What is expected: When a line in the data below includes "moved", pick it out and copy it.

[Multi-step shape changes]
<<<<
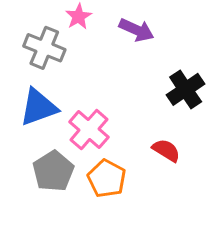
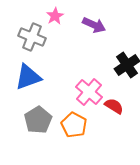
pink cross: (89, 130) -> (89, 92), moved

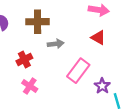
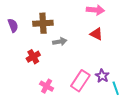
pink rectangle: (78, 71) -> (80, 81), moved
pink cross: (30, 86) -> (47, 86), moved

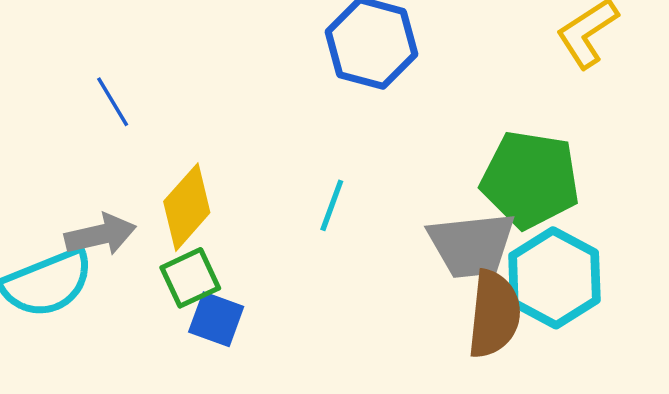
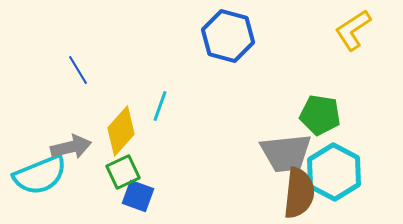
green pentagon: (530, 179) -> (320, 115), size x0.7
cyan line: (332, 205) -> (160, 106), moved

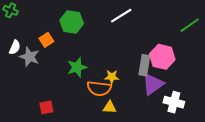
>>>>
Task answer:
pink cross: (89, 130) -> (89, 92), moved
pink rectangle: (78, 71) -> (80, 81), moved
pink cross: (30, 86) -> (47, 86), moved
cyan line: (332, 205) -> (160, 106), moved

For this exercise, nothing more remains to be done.